* **EXTRACTED INFORMATION**:
"""
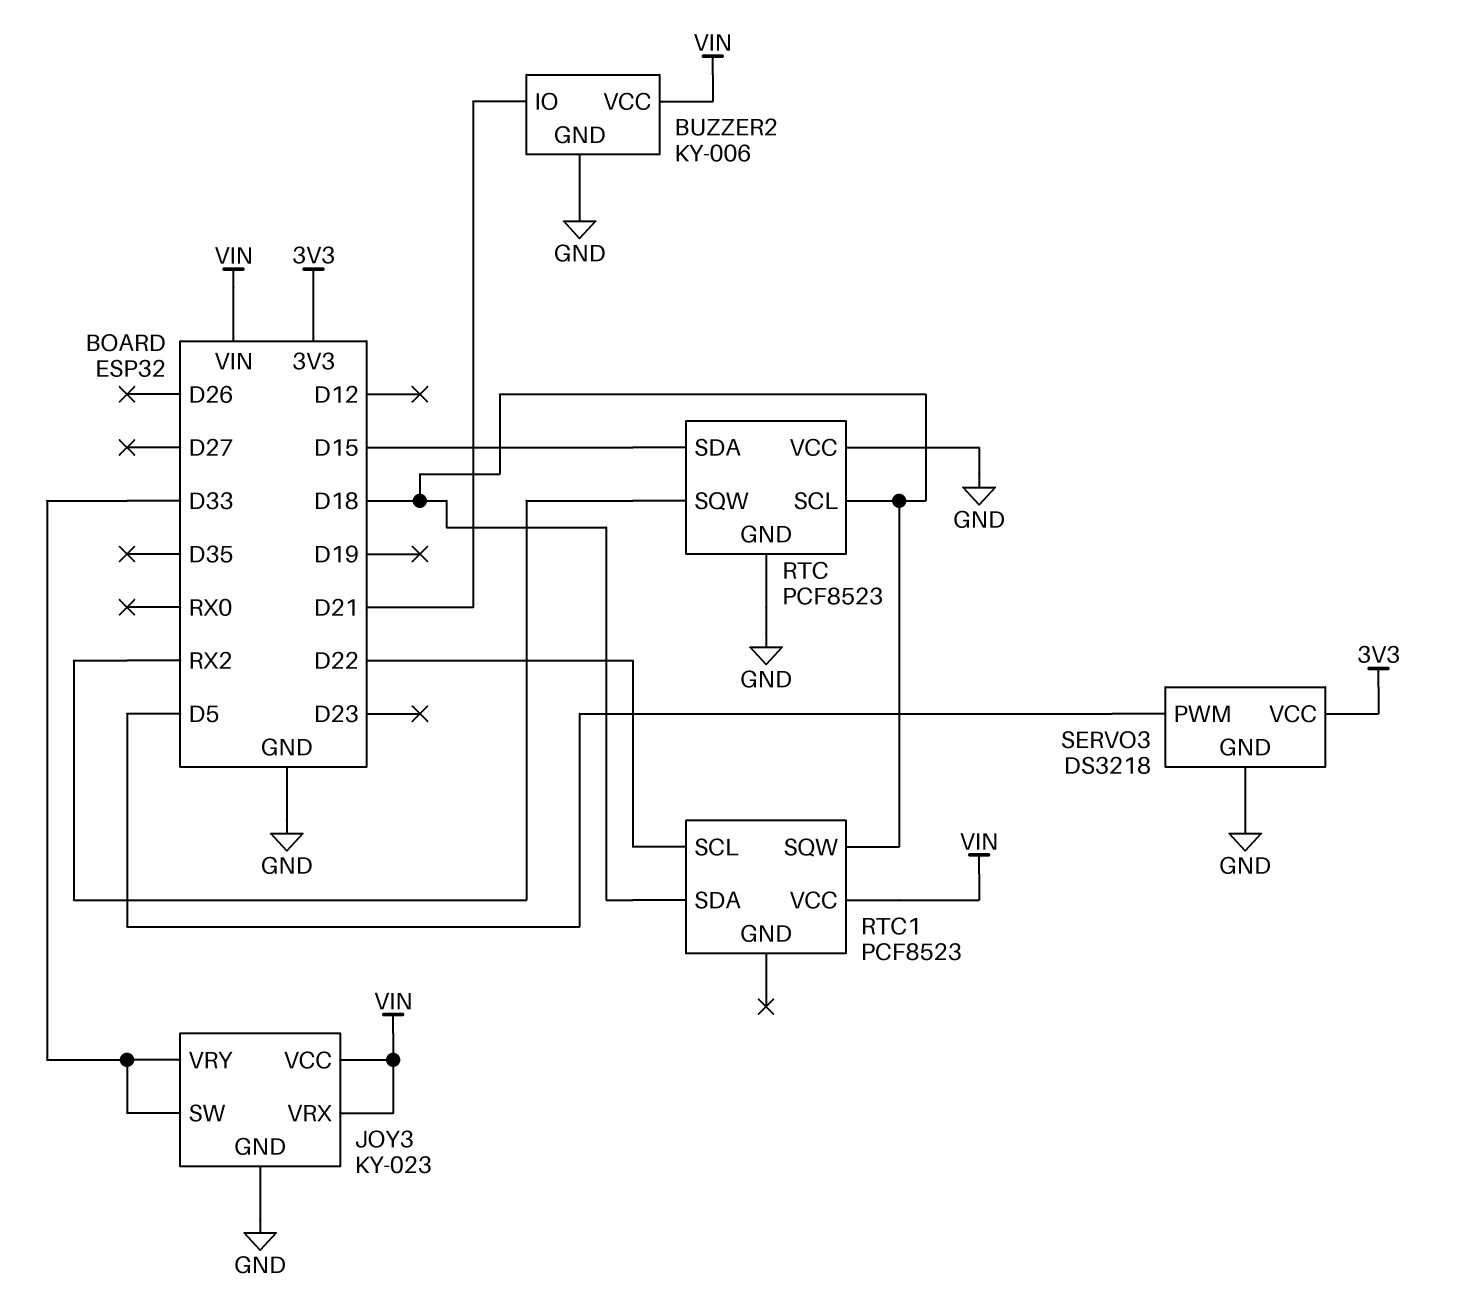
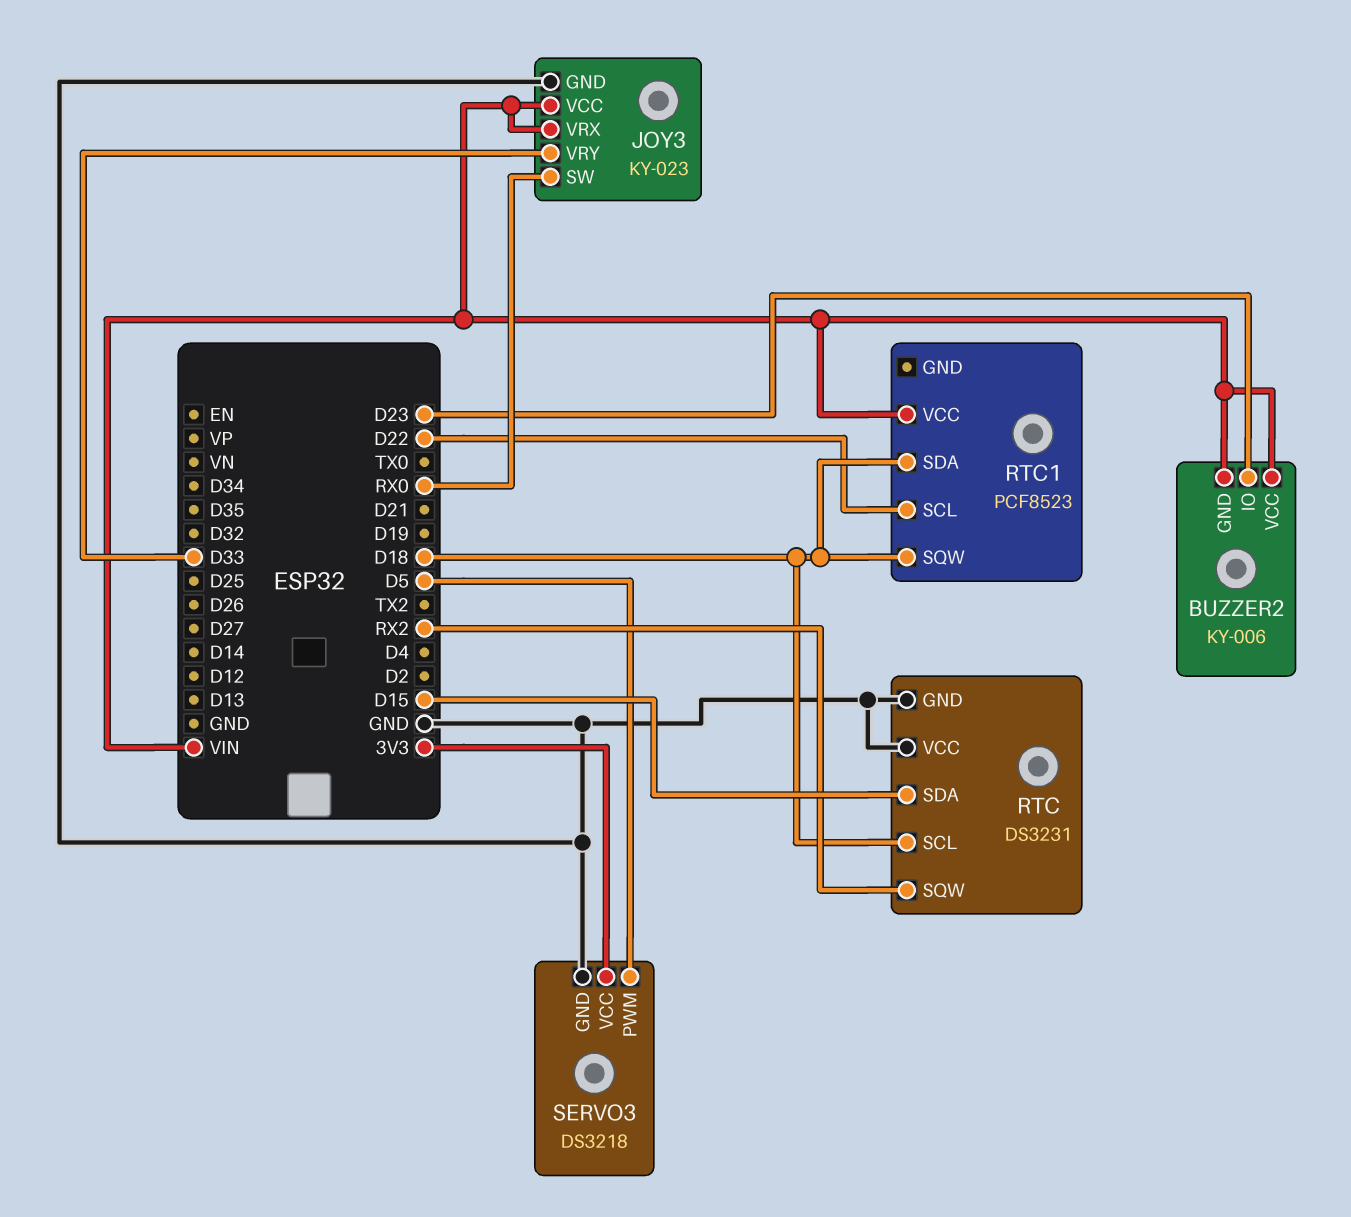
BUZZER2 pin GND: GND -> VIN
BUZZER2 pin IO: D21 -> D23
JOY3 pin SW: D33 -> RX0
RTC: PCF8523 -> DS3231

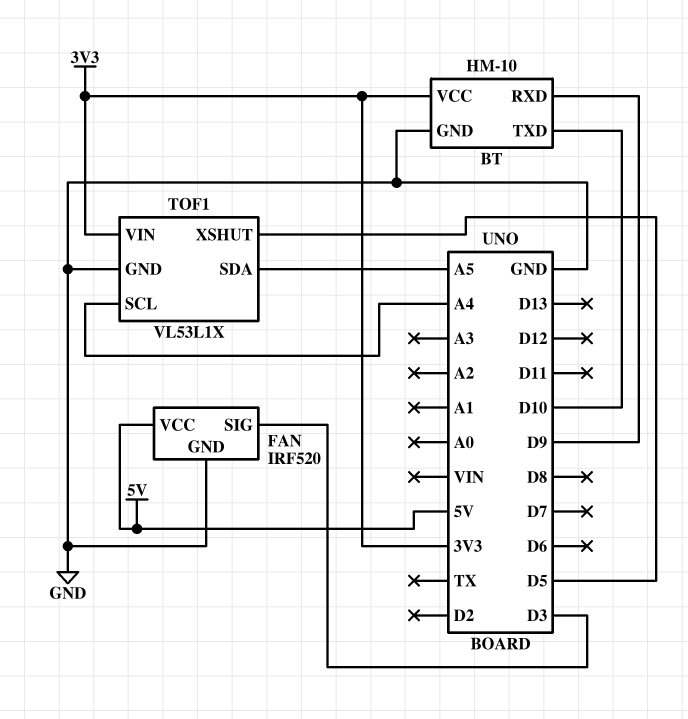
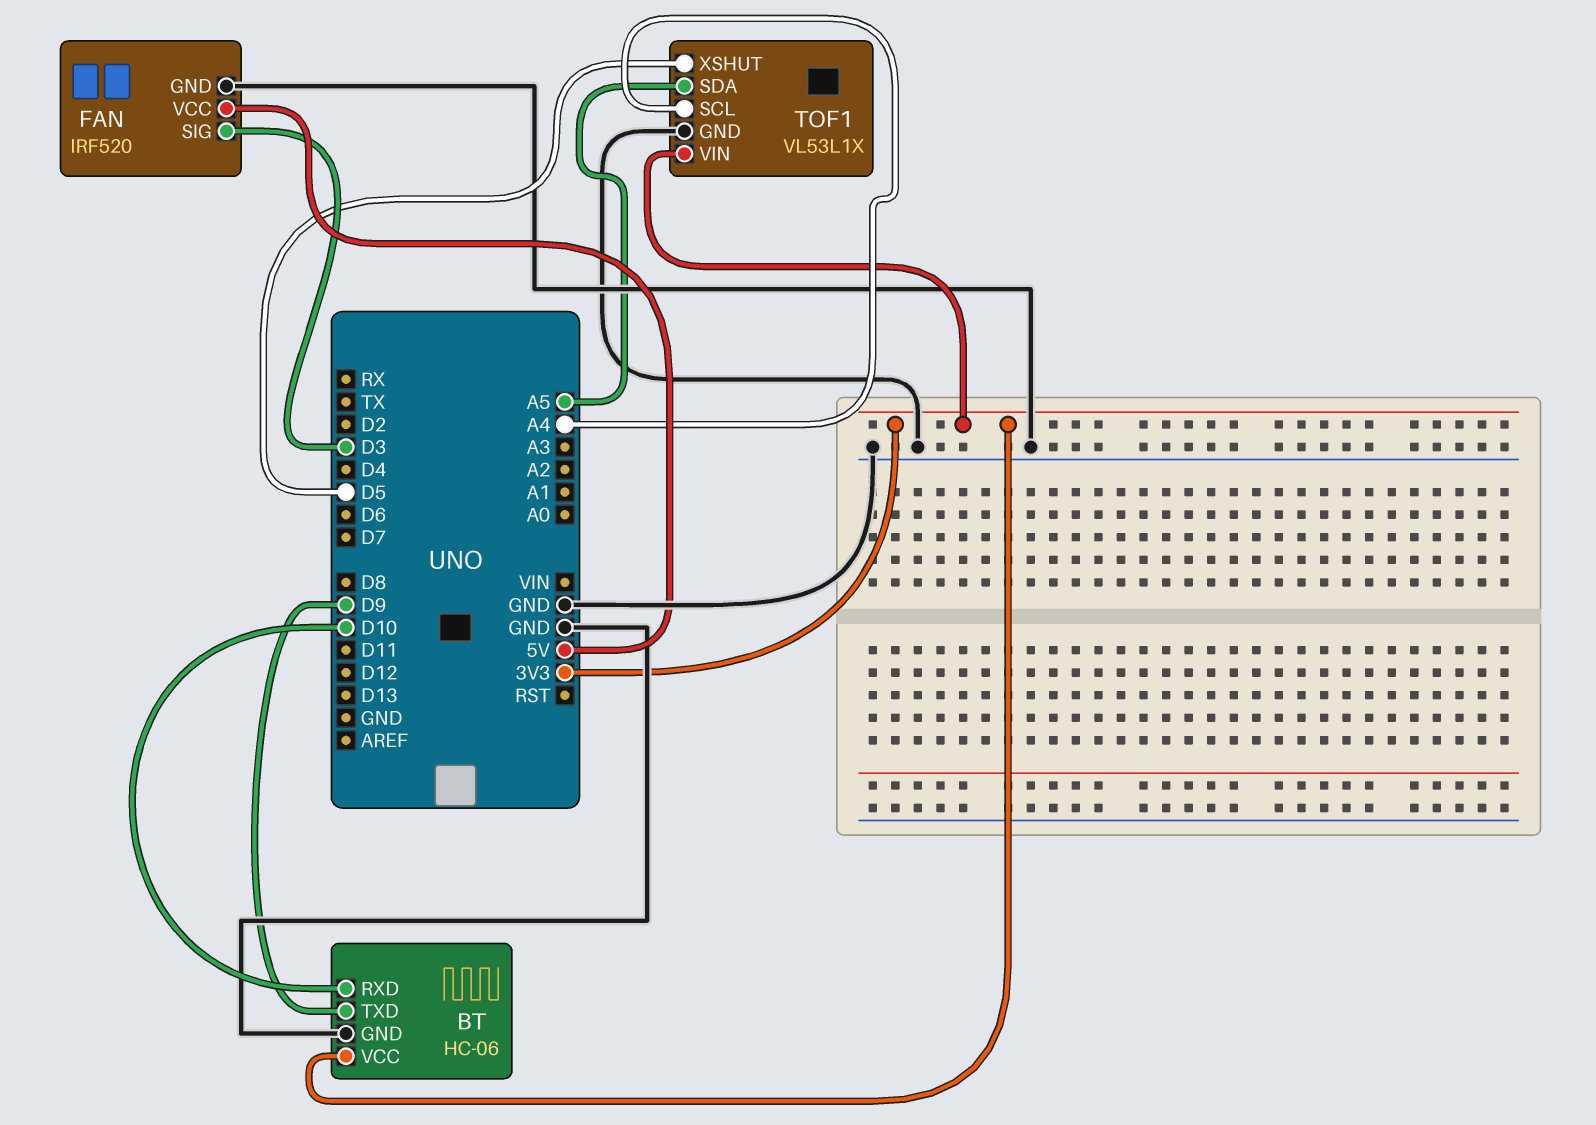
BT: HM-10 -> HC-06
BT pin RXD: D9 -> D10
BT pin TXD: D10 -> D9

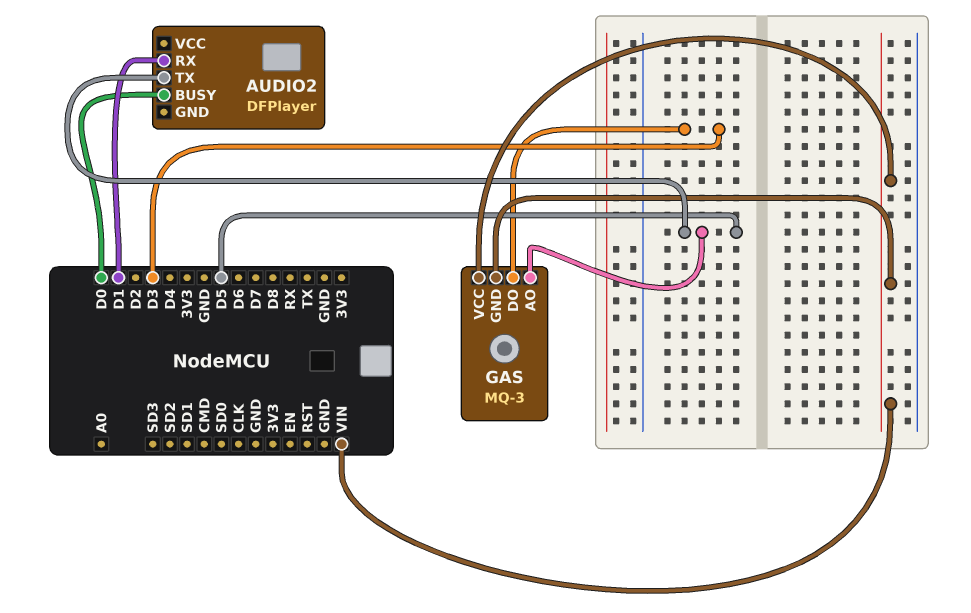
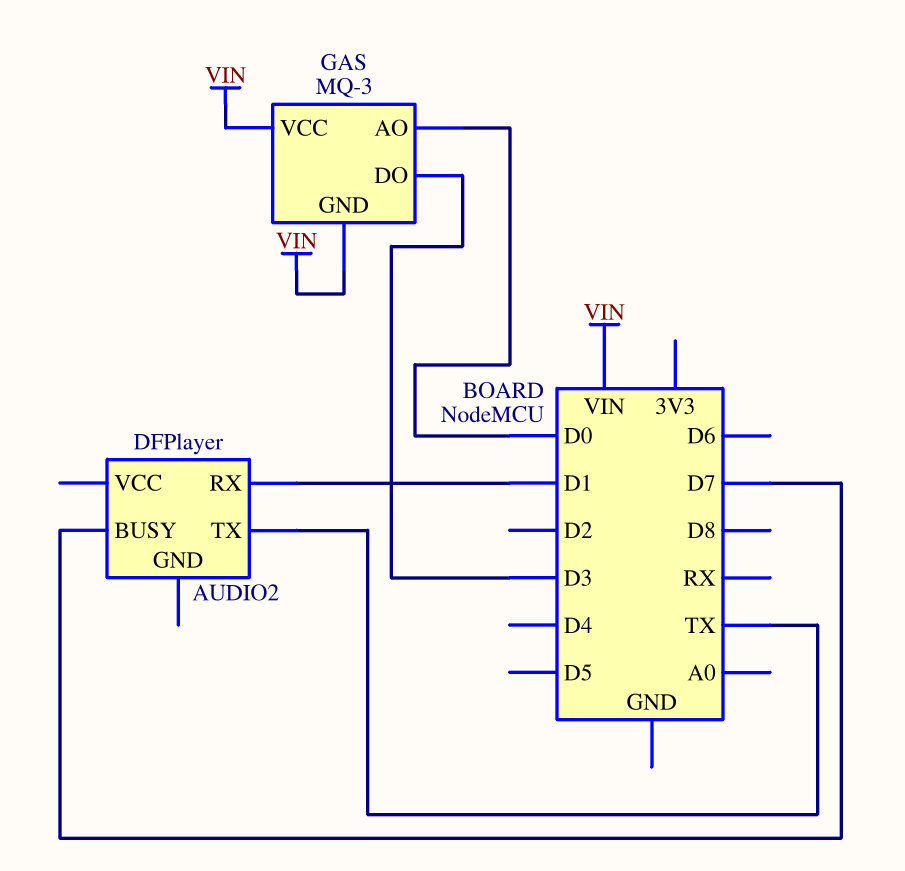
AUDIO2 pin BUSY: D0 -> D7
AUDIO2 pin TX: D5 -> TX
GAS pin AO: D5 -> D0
"""
* **BRIEF**:
Every entry above needs to be copied exactly, apart from its pictures.

* **RESPONSE TO THE TASK**:
BUZZER2 pin GND: GND -> VIN
BUZZER2 pin IO: D21 -> D23
JOY3 pin SW: D33 -> RX0
RTC: PCF8523 -> DS3231

BT: HM-10 -> HC-06
BT pin RXD: D9 -> D10
BT pin TXD: D10 -> D9

AUDIO2 pin BUSY: D0 -> D7
AUDIO2 pin TX: D5 -> TX
GAS pin AO: D5 -> D0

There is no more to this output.